» **Aim of the task**
Give the lines again exactly as they appear below, from the line with "Estimate 8: [1272,151,1317,187]" to the line with "Belgen Metrics: [425,464,708,609]", both included, and only those lines. Leave every picture out.

====== Excerpted records

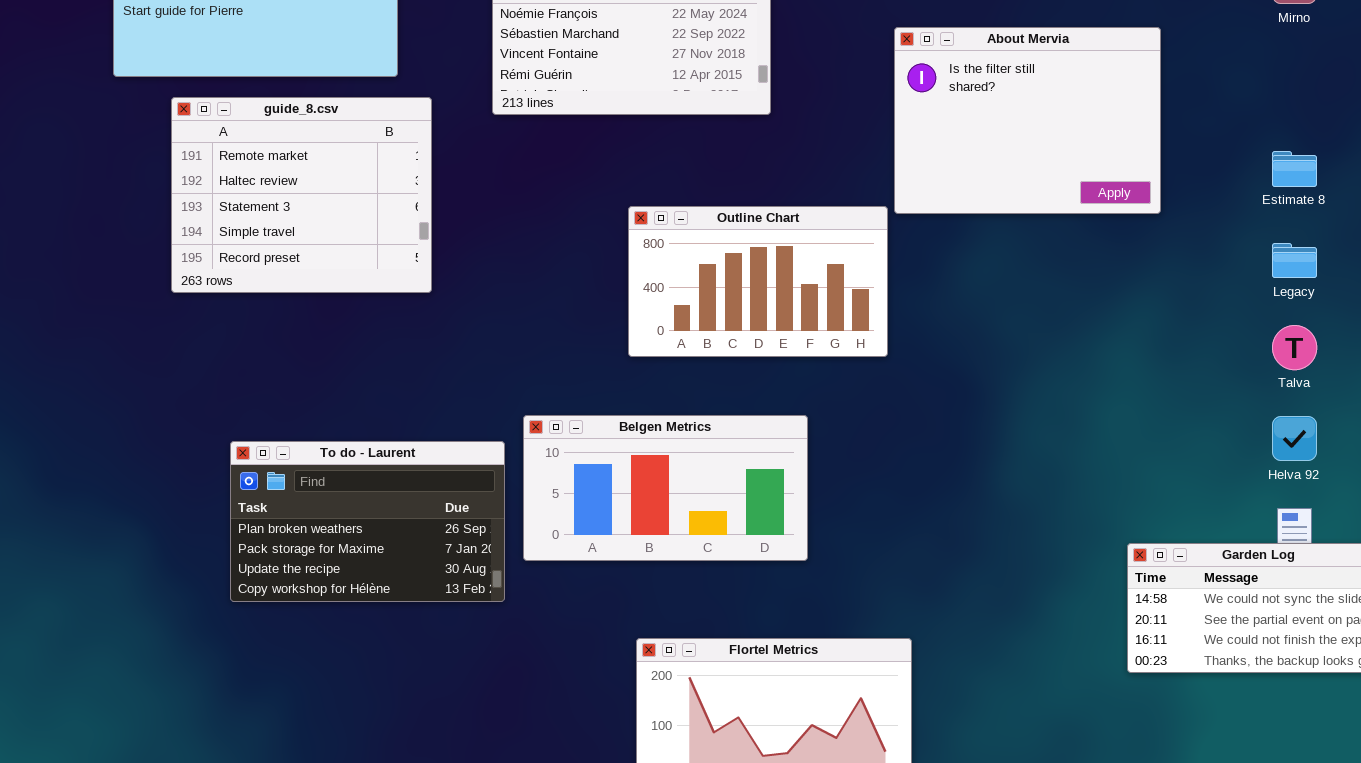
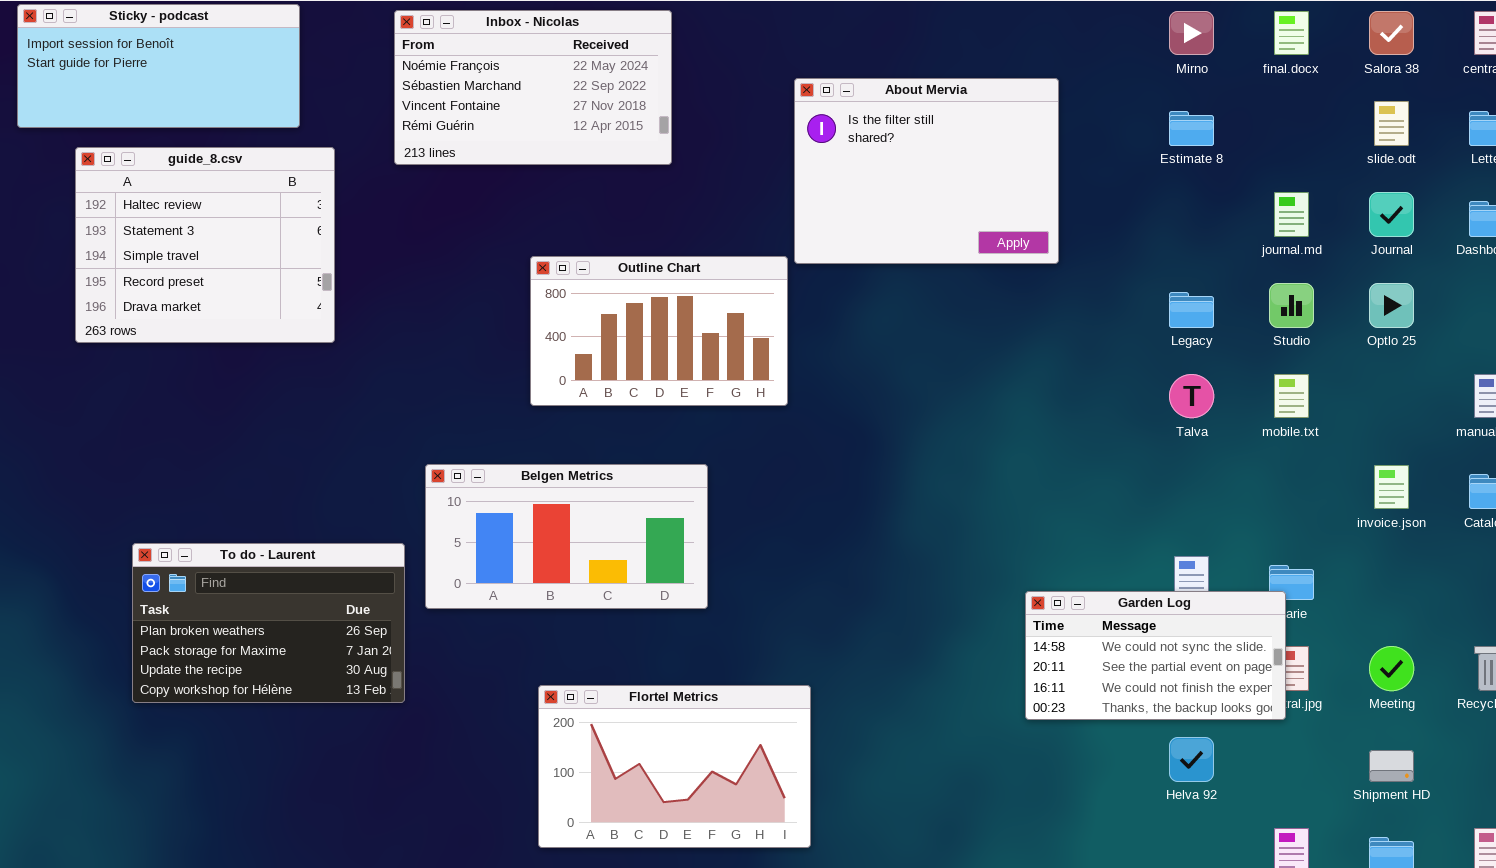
guide_8.csv: [171,97,432,293] -> [75,147,335,343], scrolled down 1 row
Estimate 8: [1272,151,1317,187] -> [1169,111,1214,146], moved
Helva 92: [1272,416,1317,461] -> [1169,737,1214,782], moved
To do - Laurent: [230,441,505,602] -> [132,543,405,703], moved

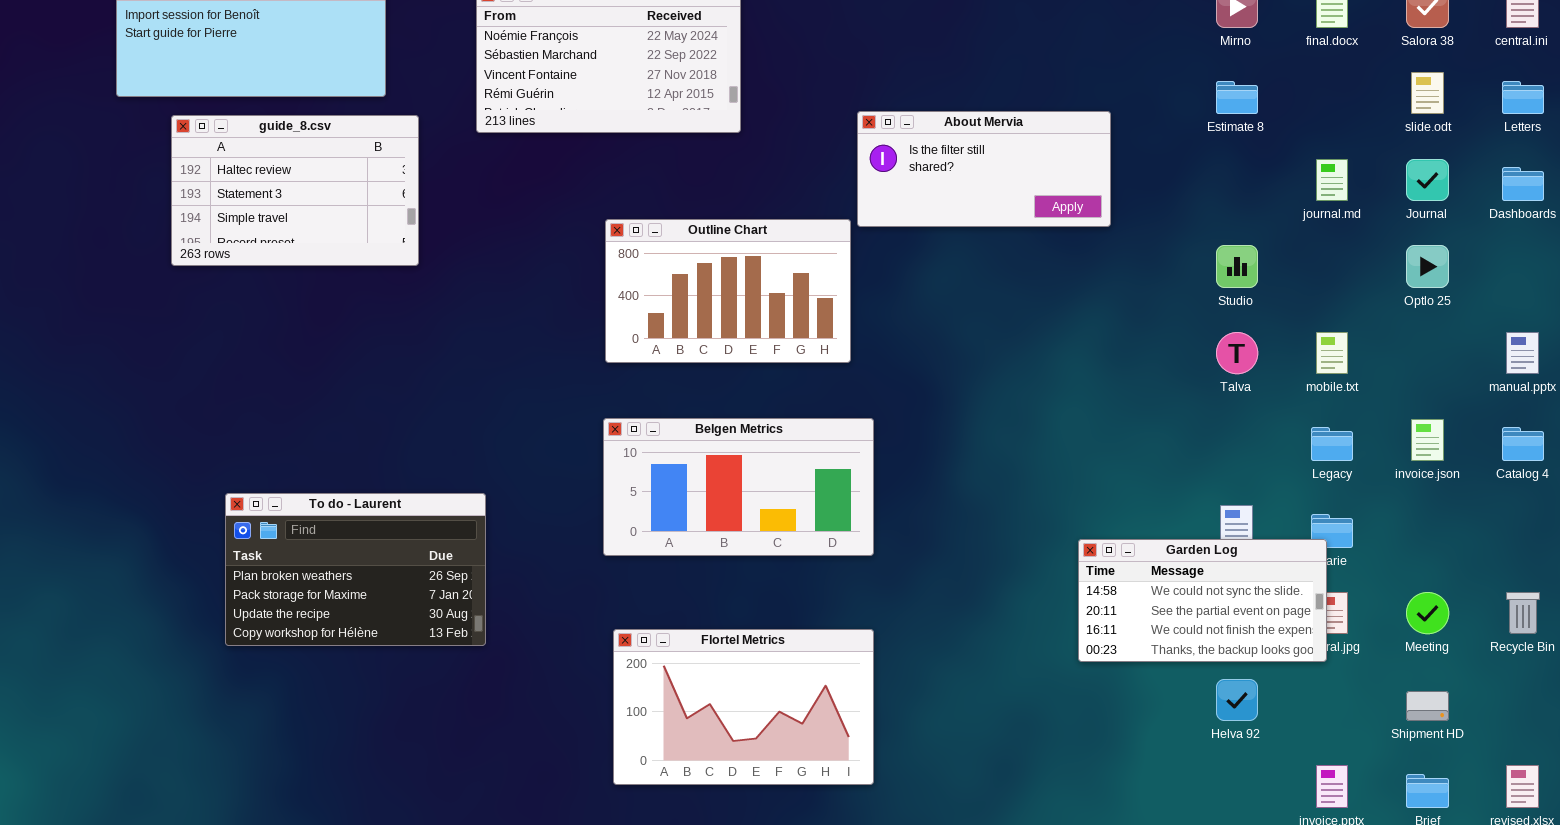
About Mervia: [794,78,1059,264] -> [857,111,1111,227], resized
guide_8.csv: [75,147,335,343] -> [171,115,419,266], resized
Studio: [1269,283,1314,328] -> [1216,245,1258,288], moved
Legacy: [1169,292,1214,328] -> [1311,427,1353,461], moved
Belgen Metrics: [425,464,708,609] -> [603,418,874,556], moved

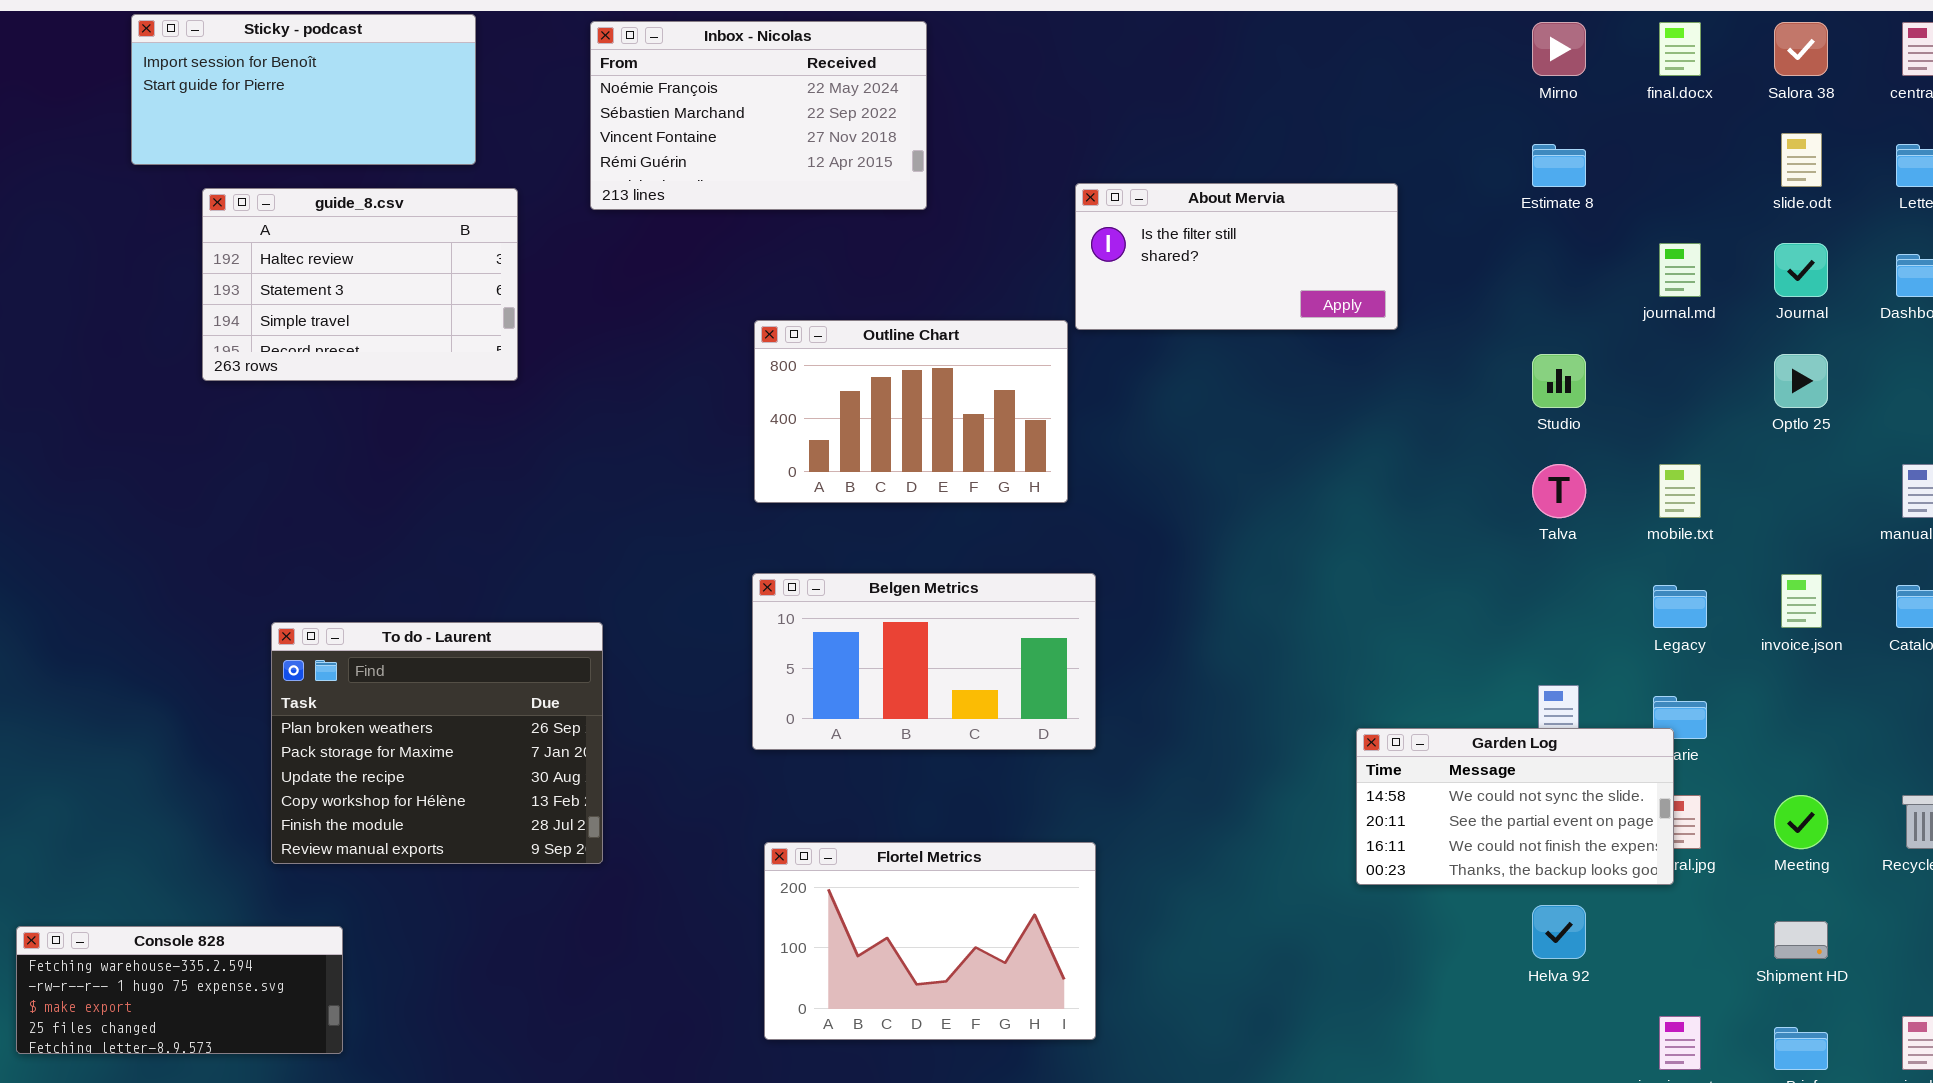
To do - Laurent: [225,493,486,646] -> [271,622,603,864], resized
Console 828: none -> [16,926,343,1054], opened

============

» **Answer to the exercise**
Estimate 8: [1272,151,1317,187] -> [1169,111,1214,146], moved
Helva 92: [1272,416,1317,461] -> [1169,737,1214,782], moved
To do - Laurent: [230,441,505,602] -> [132,543,405,703], moved

About Mervia: [794,78,1059,264] -> [857,111,1111,227], resized
guide_8.csv: [75,147,335,343] -> [171,115,419,266], resized
Studio: [1269,283,1314,328] -> [1216,245,1258,288], moved
Legacy: [1169,292,1214,328] -> [1311,427,1353,461], moved
Belgen Metrics: [425,464,708,609] -> [603,418,874,556], moved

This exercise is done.